Source material:
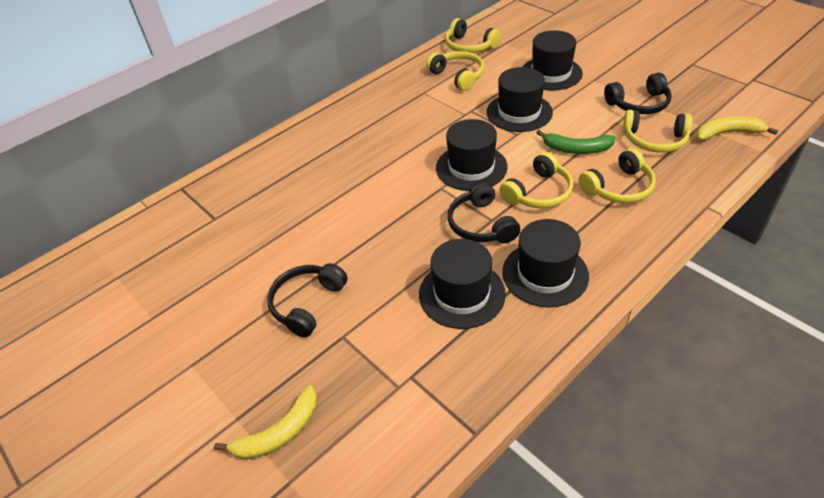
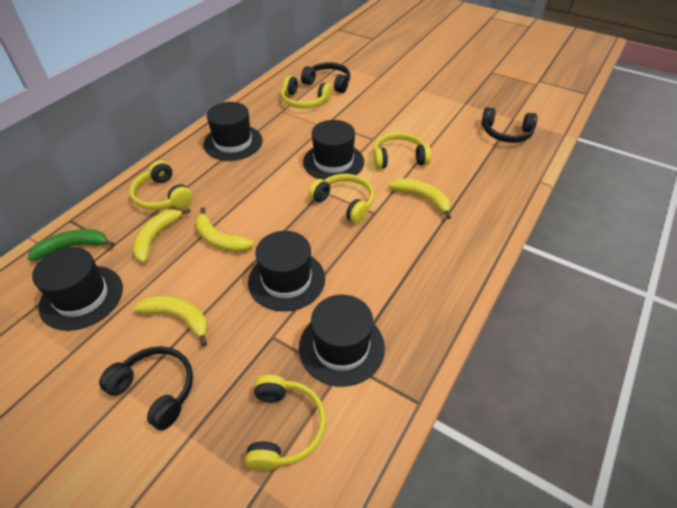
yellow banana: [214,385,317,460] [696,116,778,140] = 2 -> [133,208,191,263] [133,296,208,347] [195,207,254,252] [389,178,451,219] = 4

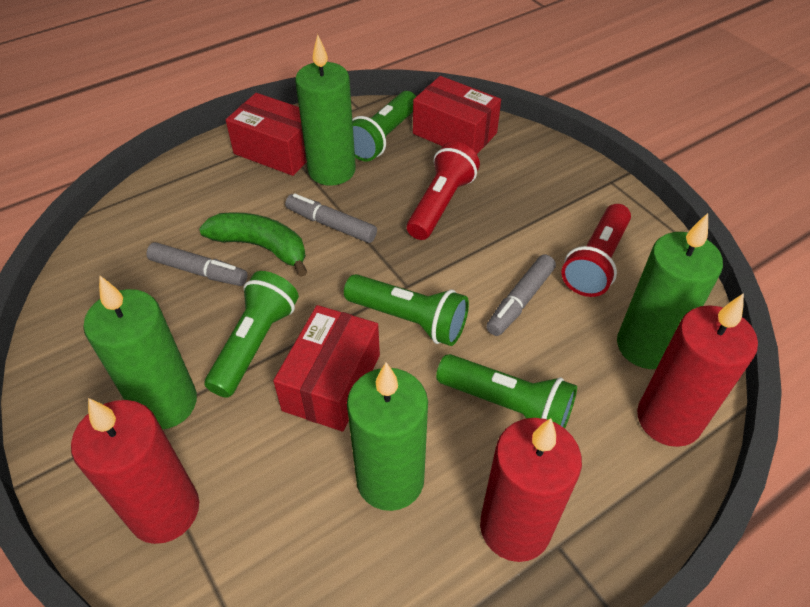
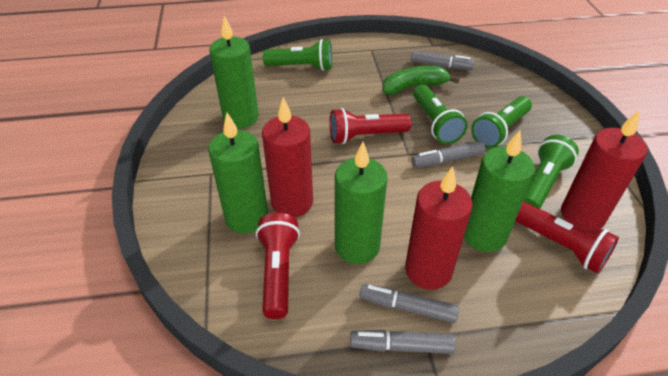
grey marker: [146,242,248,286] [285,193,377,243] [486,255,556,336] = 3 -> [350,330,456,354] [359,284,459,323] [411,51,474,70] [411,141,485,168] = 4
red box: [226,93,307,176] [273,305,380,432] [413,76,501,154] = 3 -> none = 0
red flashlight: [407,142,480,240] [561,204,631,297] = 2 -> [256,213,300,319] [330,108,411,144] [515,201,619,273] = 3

==

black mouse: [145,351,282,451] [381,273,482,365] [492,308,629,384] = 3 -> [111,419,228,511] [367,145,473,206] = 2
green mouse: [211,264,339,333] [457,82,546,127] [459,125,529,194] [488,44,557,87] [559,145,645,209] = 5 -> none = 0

...

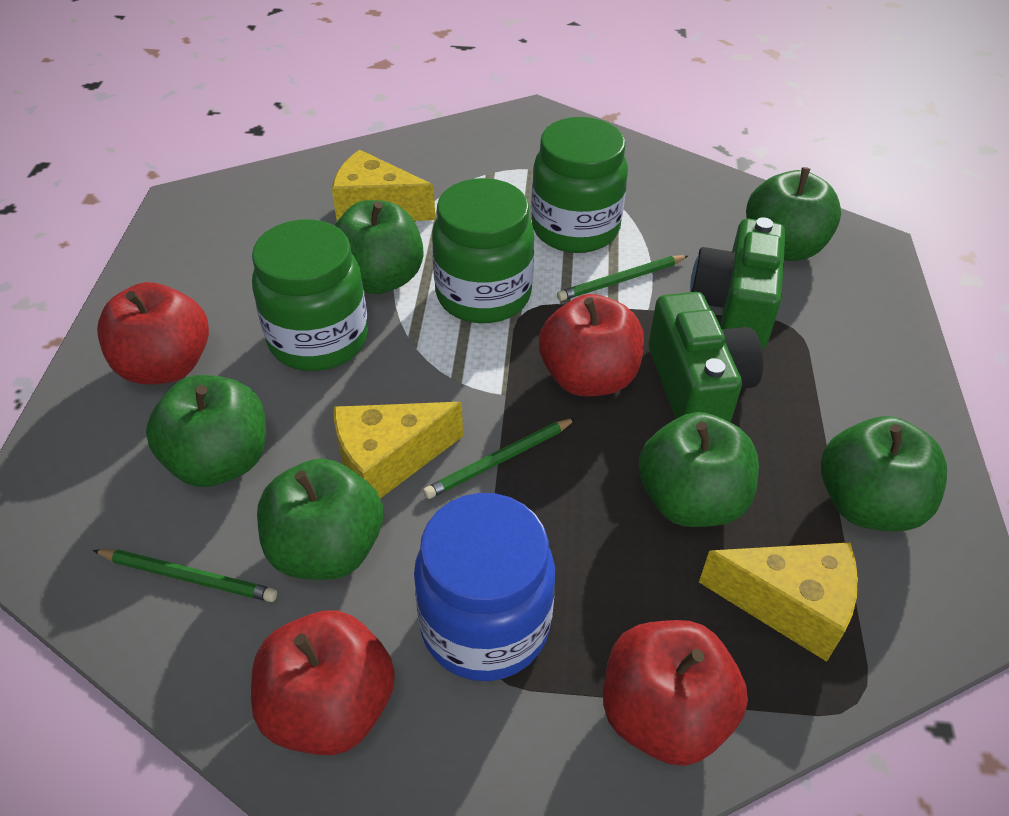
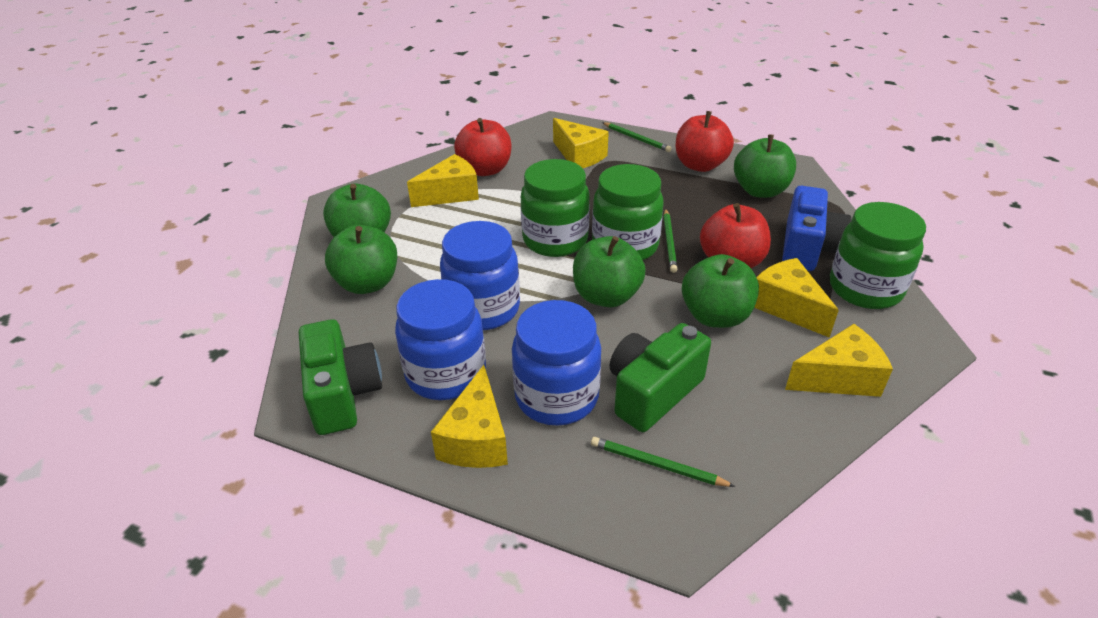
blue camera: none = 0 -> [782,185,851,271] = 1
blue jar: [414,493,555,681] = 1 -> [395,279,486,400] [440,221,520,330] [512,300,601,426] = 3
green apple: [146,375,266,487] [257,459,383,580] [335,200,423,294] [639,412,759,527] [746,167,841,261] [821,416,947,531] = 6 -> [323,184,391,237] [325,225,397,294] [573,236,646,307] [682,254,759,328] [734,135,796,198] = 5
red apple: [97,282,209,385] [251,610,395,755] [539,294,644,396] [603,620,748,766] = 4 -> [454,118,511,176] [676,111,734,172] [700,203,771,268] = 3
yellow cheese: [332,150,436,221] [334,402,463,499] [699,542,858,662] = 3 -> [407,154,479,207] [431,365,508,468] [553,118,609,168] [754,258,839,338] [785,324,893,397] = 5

Activity:
Range to copy from the records above: the line containing "yellow banana: [214,385,317,460]" to the line containing "red flashlight: [407,142,480,240]", both included. Output those lines exactly and only those, skipping pictures.

Answer box:
yellow banana: [214,385,317,460] [696,116,778,140] = 2 -> [133,208,191,263] [133,296,208,347] [195,207,254,252] [389,178,451,219] = 4

grey marker: [146,242,248,286] [285,193,377,243] [486,255,556,336] = 3 -> [350,330,456,354] [359,284,459,323] [411,51,474,70] [411,141,485,168] = 4
red box: [226,93,307,176] [273,305,380,432] [413,76,501,154] = 3 -> none = 0
red flashlight: [407,142,480,240] [561,204,631,297] = 2 -> [256,213,300,319] [330,108,411,144] [515,201,619,273] = 3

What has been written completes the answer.